Records from a collection

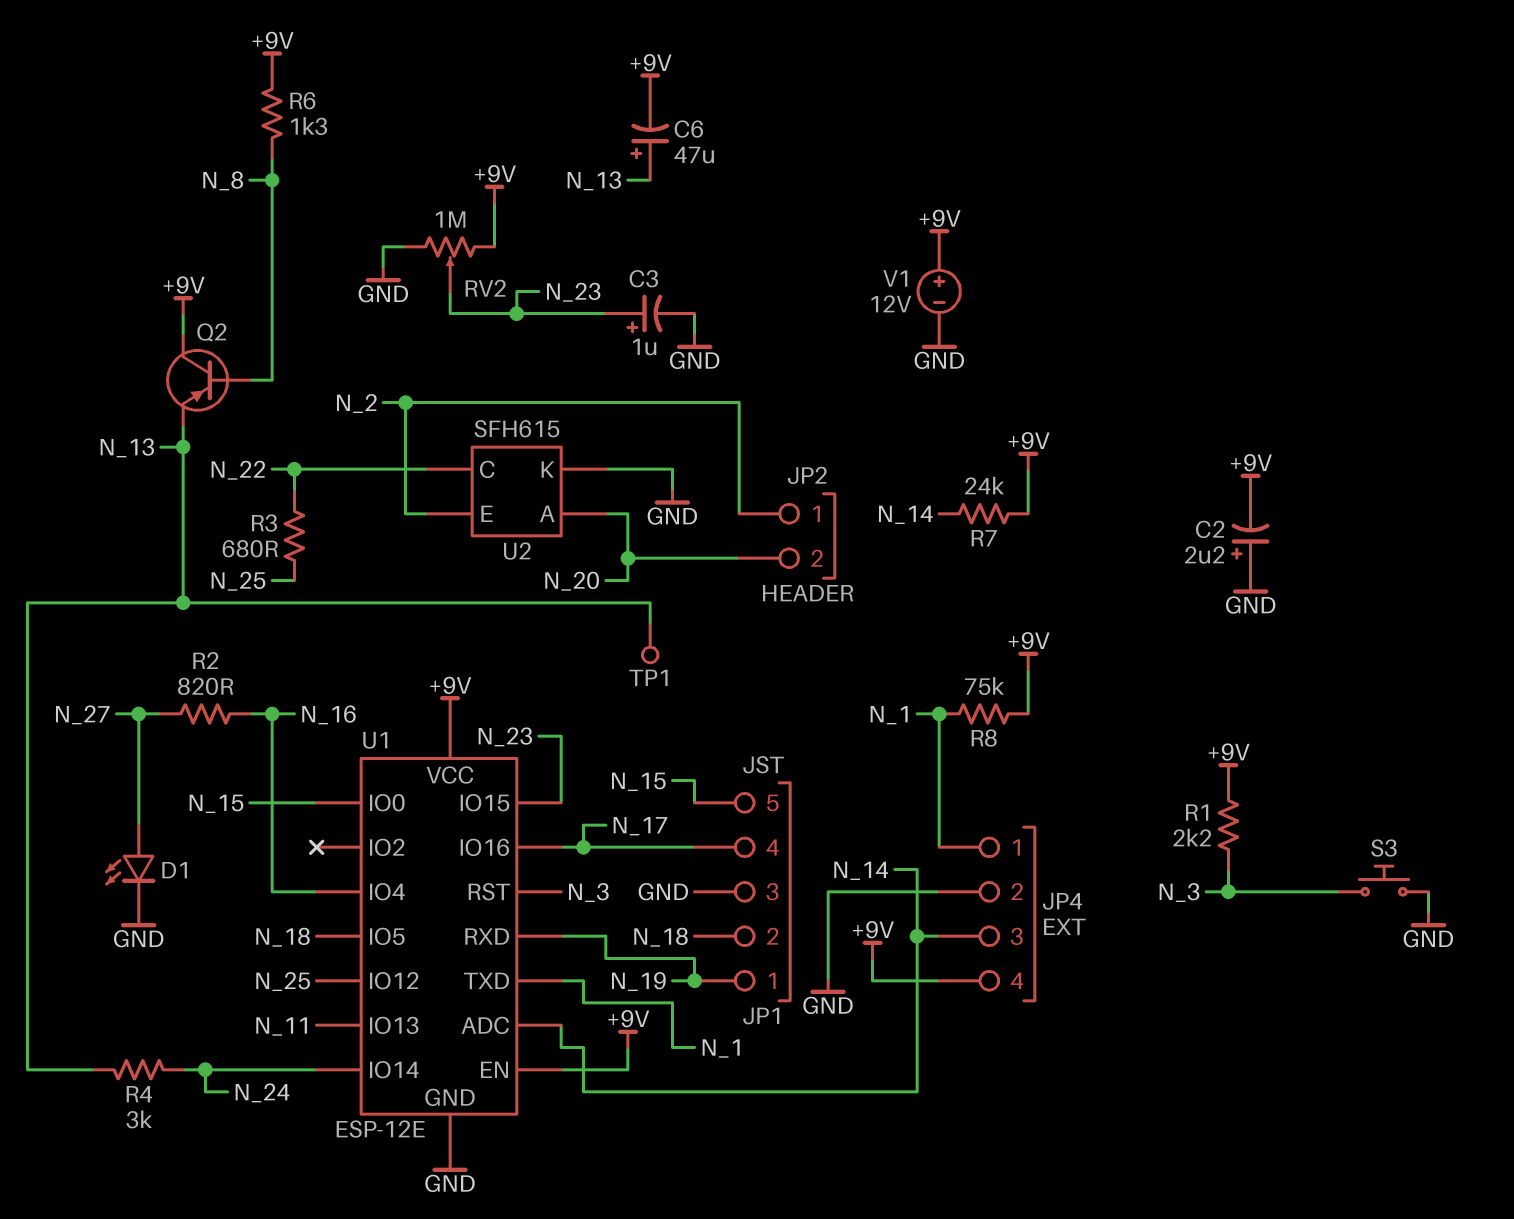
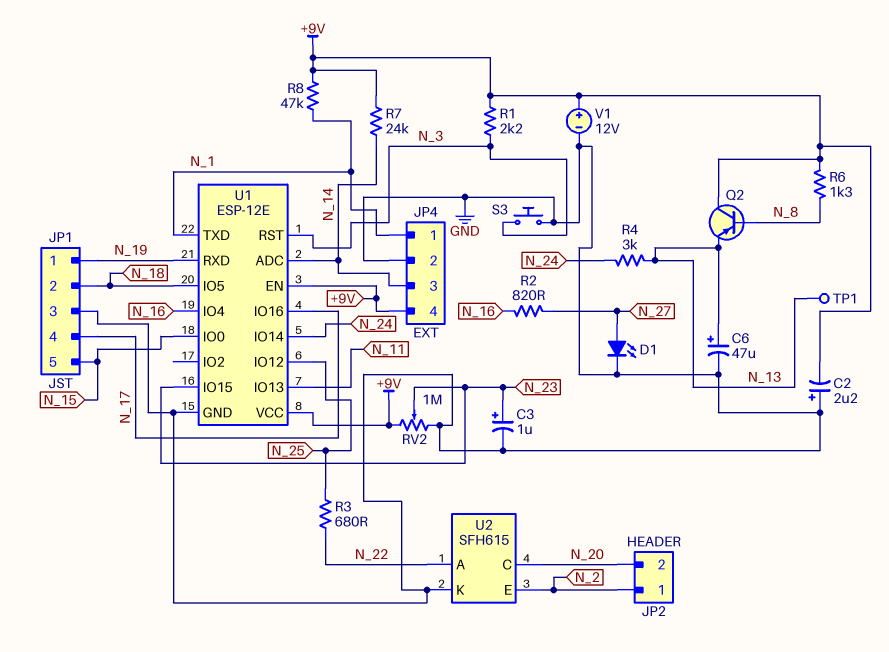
C6: 47uF (plus N_13, minus +9V) -> 47uF (plus N_13, minus GND)
R8: 75k (+9V, N_1) -> 47k (+9V, N_1)
U2 pin A: N_20 -> N_22
U2 pin C: N_22 -> N_20

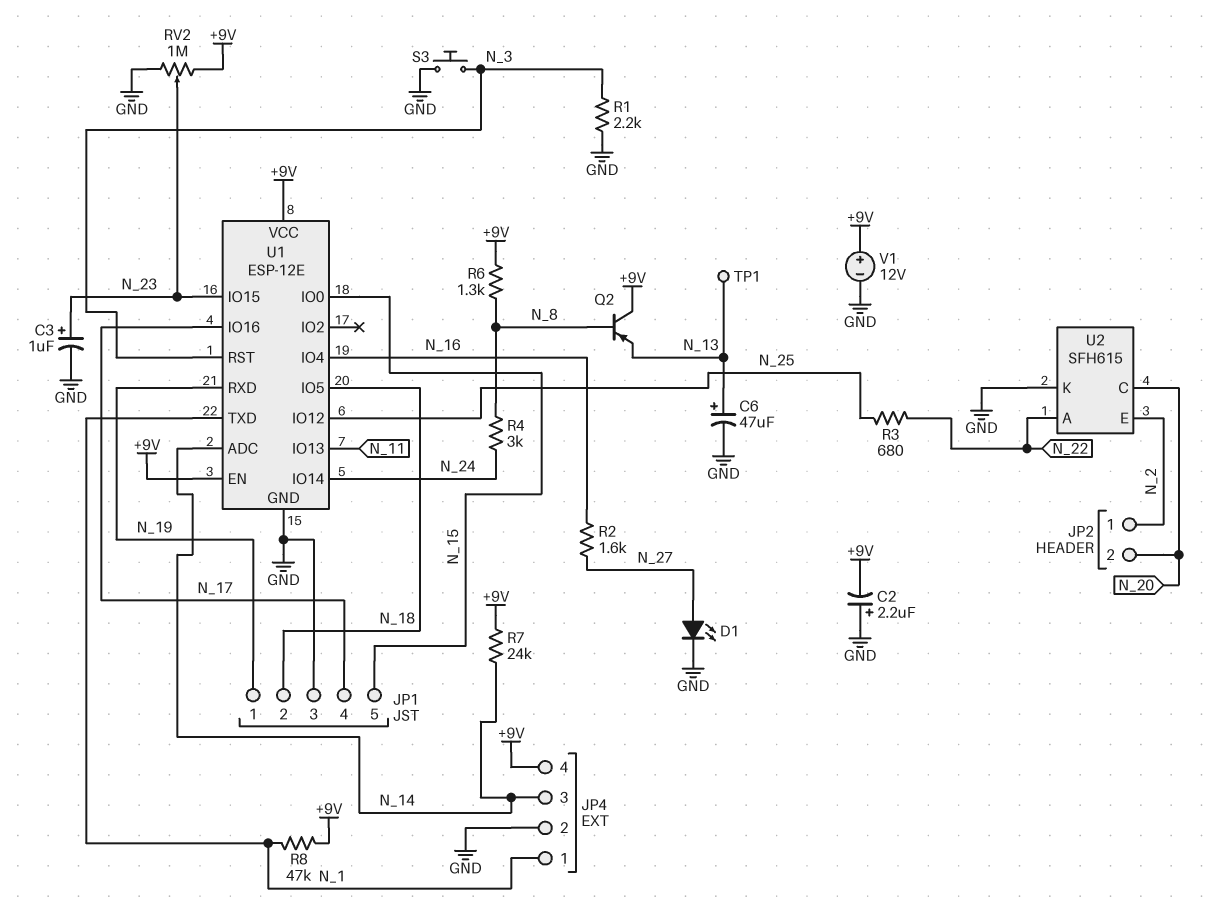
R1: 2.2k (+9V, N_3) -> 2.2k (GND, N_3)
R2: 820 (N_16, N_27) -> 1.6k (N_16, N_27)
R4: 3k (N_13, N_24) -> 3k (N_8, N_24)

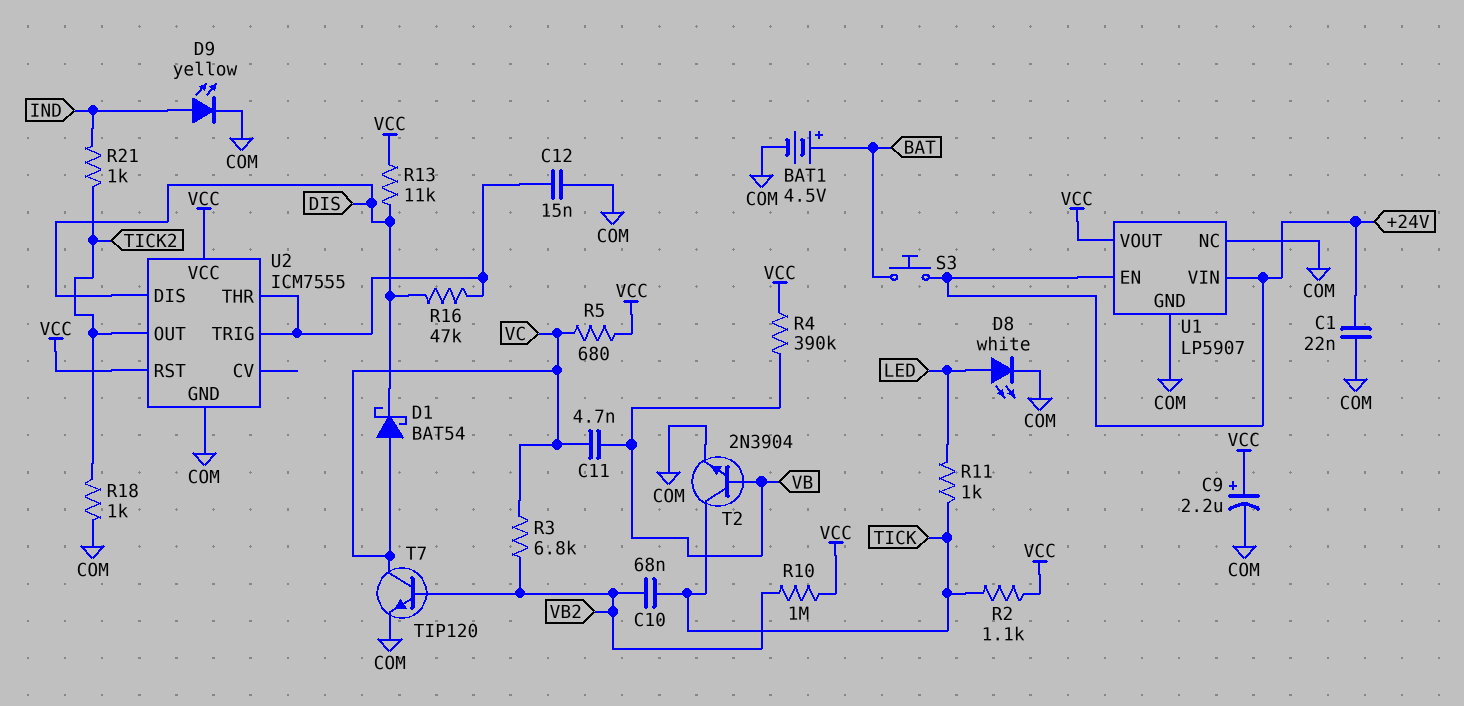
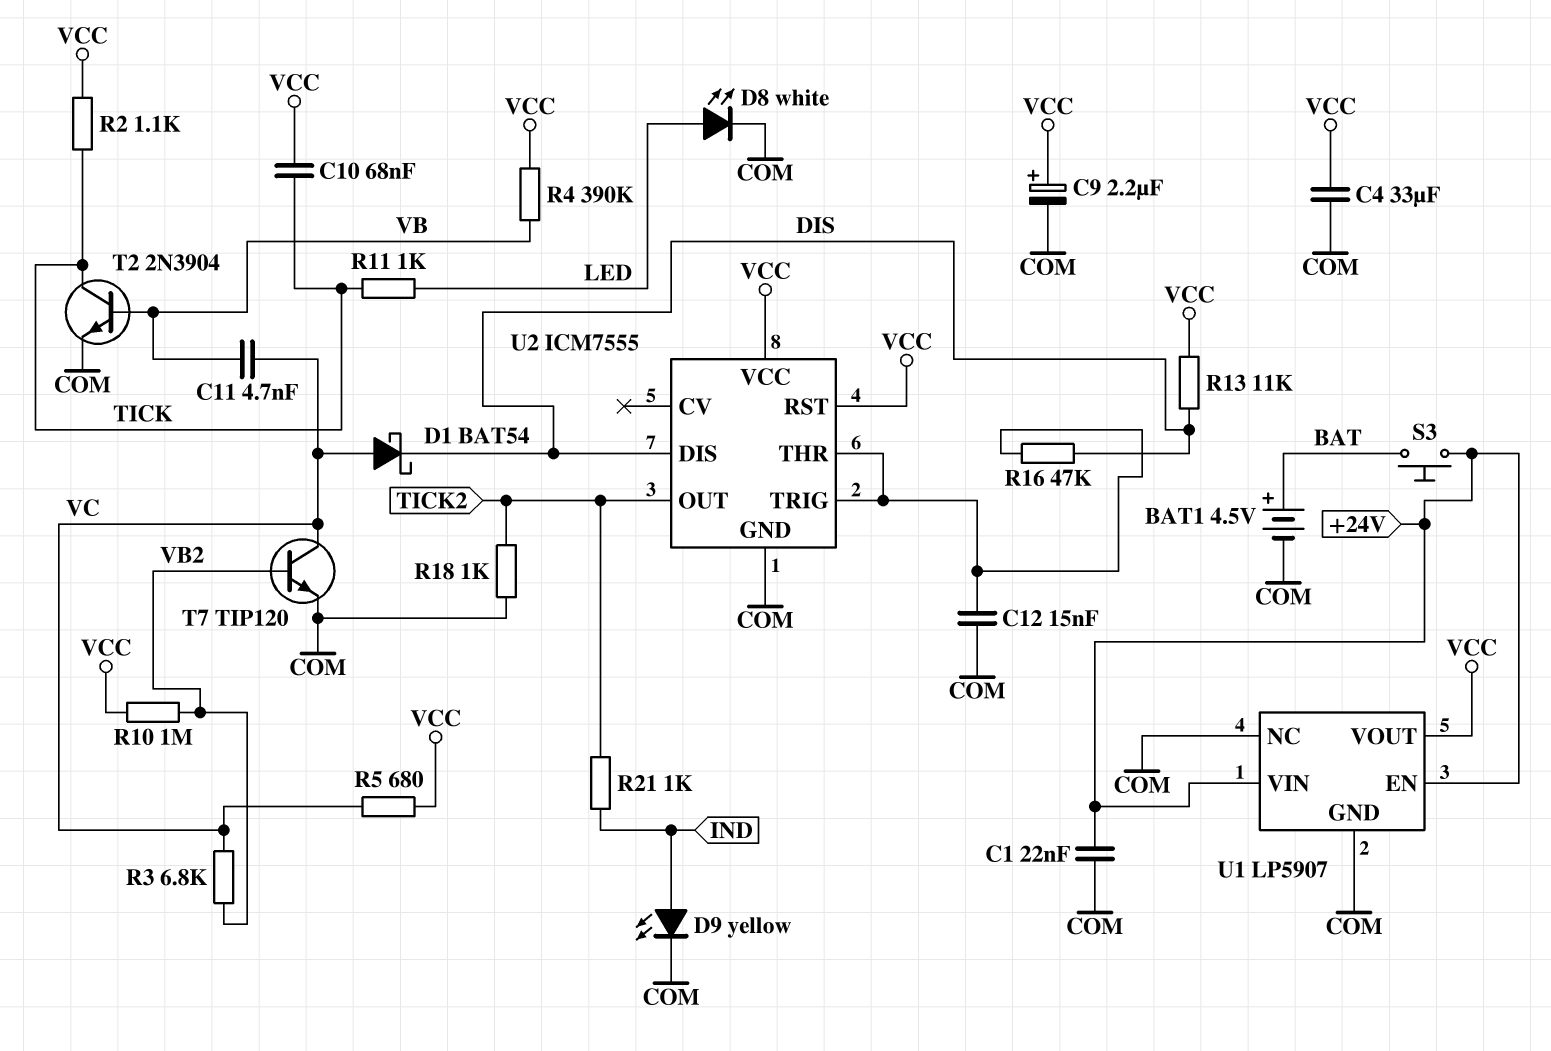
C4: none -> 33uF (COM, VCC)
C10: 68nF (TICK, VB2) -> 68nF (TICK, VCC)

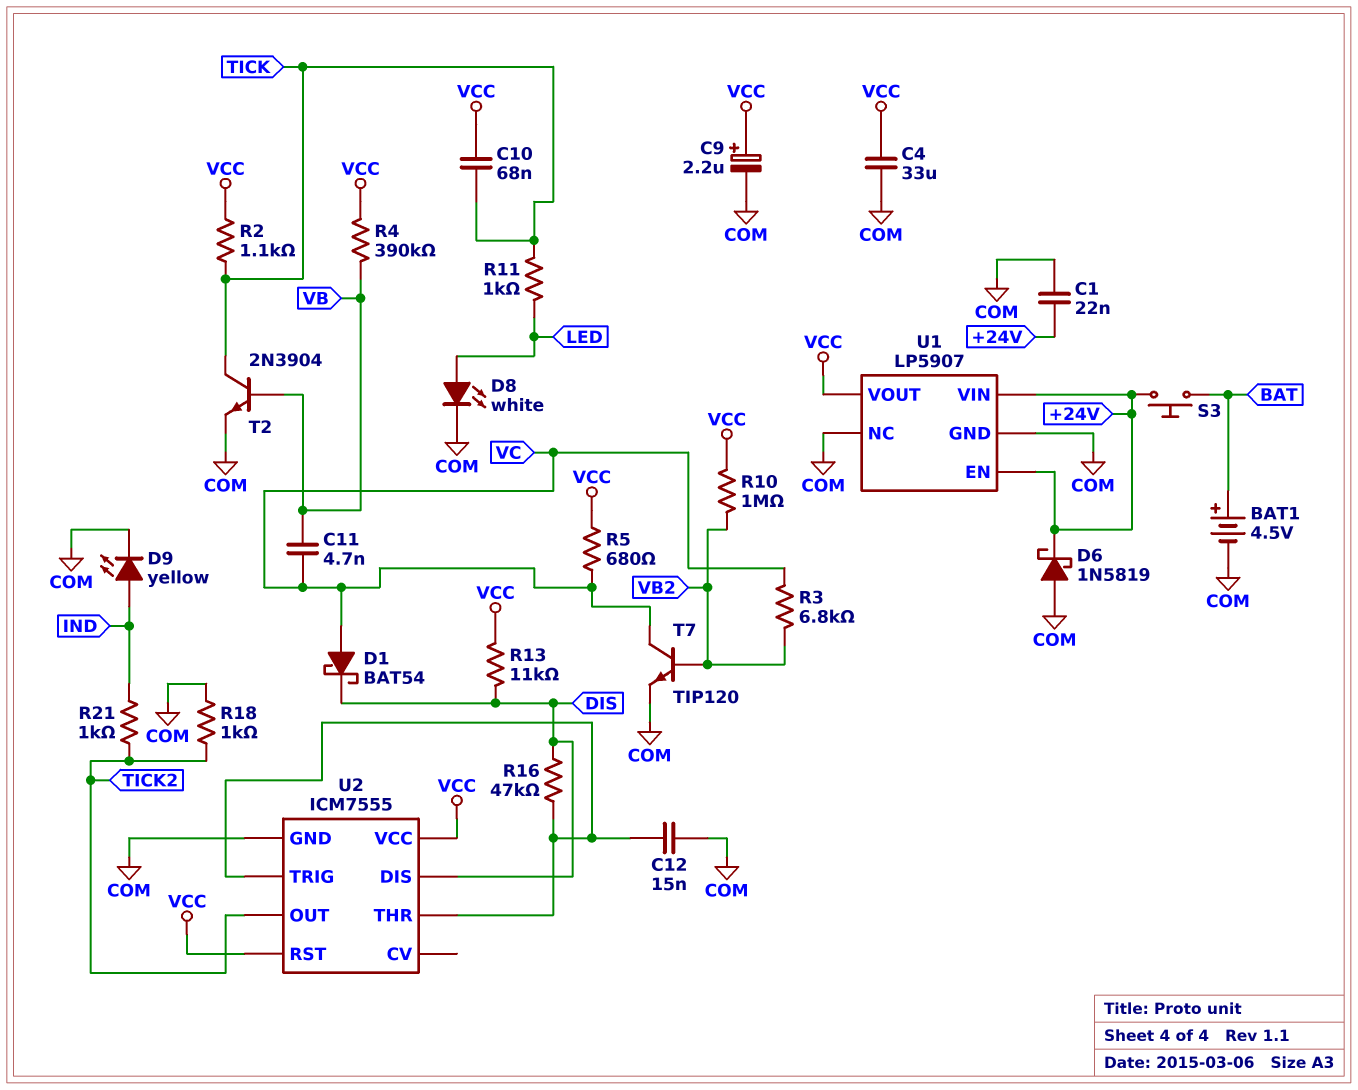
D6: none -> schottky 1N5819 (A COM, K +24V)

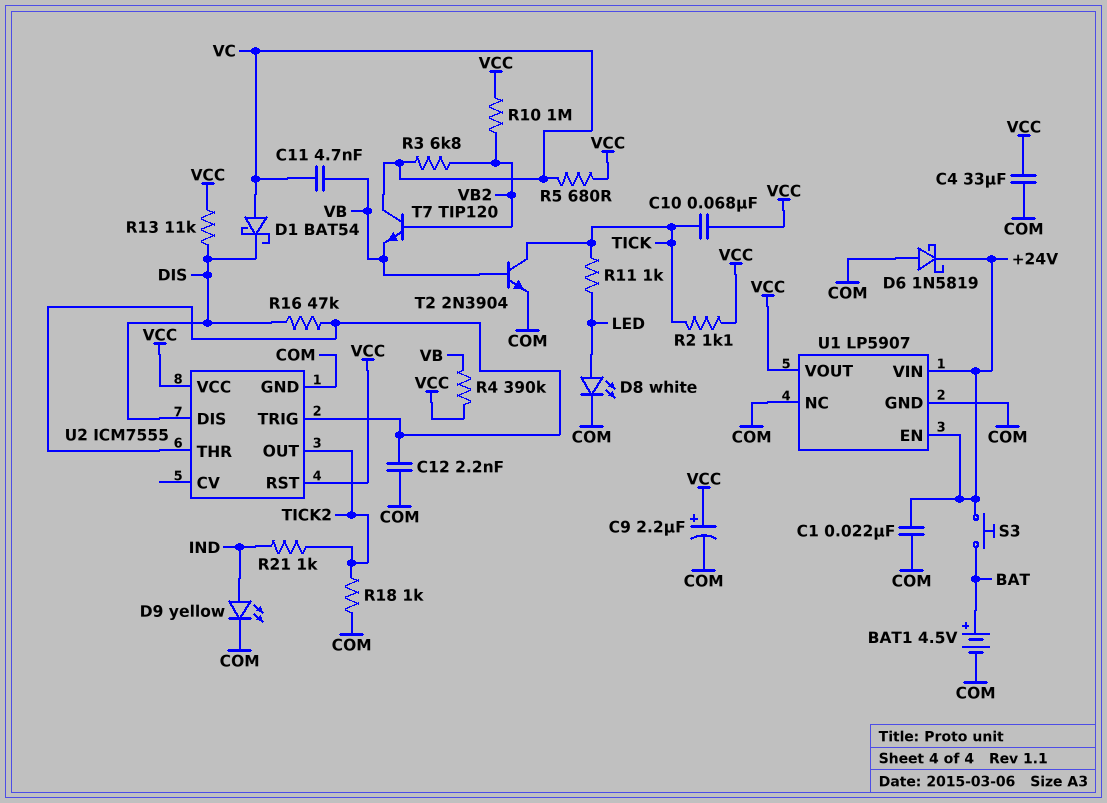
C12: 15nF (COM, U2/THR) -> 2.2nF (COM, U2/THR)
T7: NPN TIP120 (B VB2, C VC, E COM) -> NPN TIP120 (B VB2, C VC, E VB)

» The task: Print all entries exactly, without images.

» Written solution:
C6: 47uF (plus N_13, minus +9V) -> 47uF (plus N_13, minus GND)
R8: 75k (+9V, N_1) -> 47k (+9V, N_1)
U2 pin A: N_20 -> N_22
U2 pin C: N_22 -> N_20

R1: 2.2k (+9V, N_3) -> 2.2k (GND, N_3)
R2: 820 (N_16, N_27) -> 1.6k (N_16, N_27)
R4: 3k (N_13, N_24) -> 3k (N_8, N_24)

C4: none -> 33uF (COM, VCC)
C10: 68nF (TICK, VB2) -> 68nF (TICK, VCC)

D6: none -> schottky 1N5819 (A COM, K +24V)

C12: 15nF (COM, U2/THR) -> 2.2nF (COM, U2/THR)
T7: NPN TIP120 (B VB2, C VC, E COM) -> NPN TIP120 (B VB2, C VC, E VB)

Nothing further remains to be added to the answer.